> [What the task asks]:
Taking the line that contains "free weight (ash-grey)" as the starting point, give again exactly every line up to and including the last line of the records below.

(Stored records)

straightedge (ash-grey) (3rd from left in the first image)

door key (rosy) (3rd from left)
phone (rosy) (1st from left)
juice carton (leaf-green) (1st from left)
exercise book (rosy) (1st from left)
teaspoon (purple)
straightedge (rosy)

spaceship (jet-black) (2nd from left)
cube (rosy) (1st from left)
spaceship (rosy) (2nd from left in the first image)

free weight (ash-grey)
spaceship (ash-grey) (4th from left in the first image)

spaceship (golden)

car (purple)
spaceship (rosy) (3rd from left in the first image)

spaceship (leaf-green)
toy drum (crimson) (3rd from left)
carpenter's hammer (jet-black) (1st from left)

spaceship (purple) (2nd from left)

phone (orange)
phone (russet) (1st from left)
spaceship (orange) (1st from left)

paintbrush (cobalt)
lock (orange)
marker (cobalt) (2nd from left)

> [Task answer]:
free weight (ash-grey)
spaceship (ash-grey) (4th from left in the first image)

spaceship (golden)

car (purple)
spaceship (rosy) (3rd from left in the first image)

spaceship (leaf-green)
toy drum (crimson) (3rd from left)
carpenter's hammer (jet-black) (1st from left)

spaceship (purple) (2nd from left)

phone (orange)
phone (russet) (1st from left)
spaceship (orange) (1st from left)

paintbrush (cobalt)
lock (orange)
marker (cobalt) (2nd from left)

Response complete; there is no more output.